Instructions for the task
Below are entries to be transcribed exactly; exclude the pictures from the copy.

Colored object listings
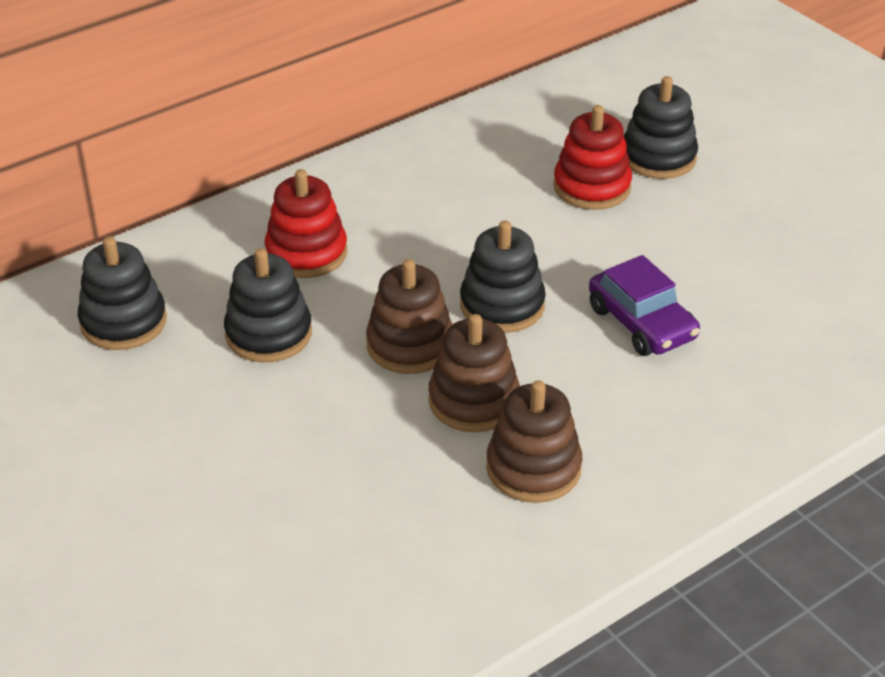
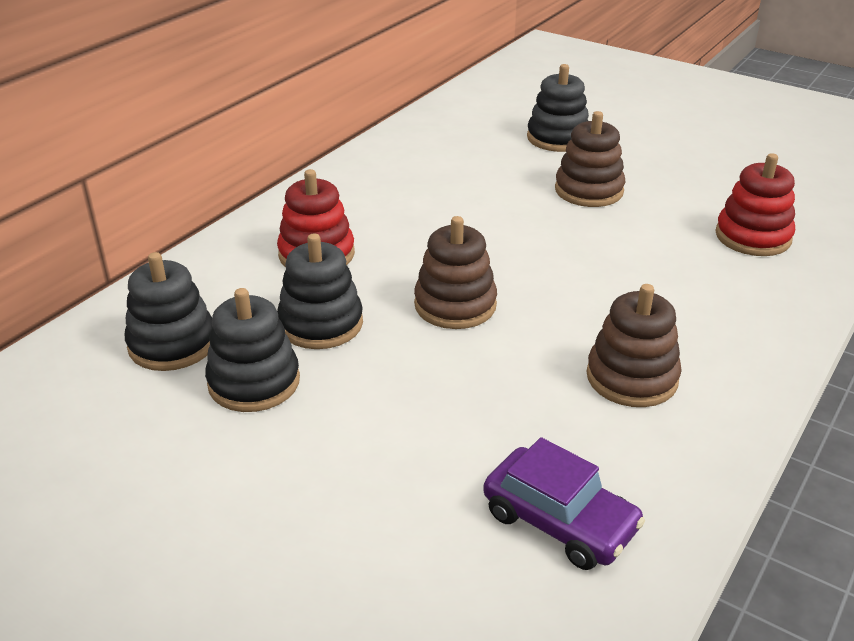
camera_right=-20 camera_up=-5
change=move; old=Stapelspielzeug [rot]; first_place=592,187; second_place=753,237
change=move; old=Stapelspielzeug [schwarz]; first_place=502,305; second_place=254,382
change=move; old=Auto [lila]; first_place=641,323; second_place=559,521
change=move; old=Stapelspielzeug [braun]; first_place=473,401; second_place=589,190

Exercise result
camera_right=-20 camera_up=-5
change=move; old=Stapelspielzeug [rot]; first_place=592,187; second_place=753,237
change=move; old=Stapelspielzeug [schwarz]; first_place=502,305; second_place=254,382
change=move; old=Auto [lila]; first_place=641,323; second_place=559,521
change=move; old=Stapelspielzeug [braun]; first_place=473,401; second_place=589,190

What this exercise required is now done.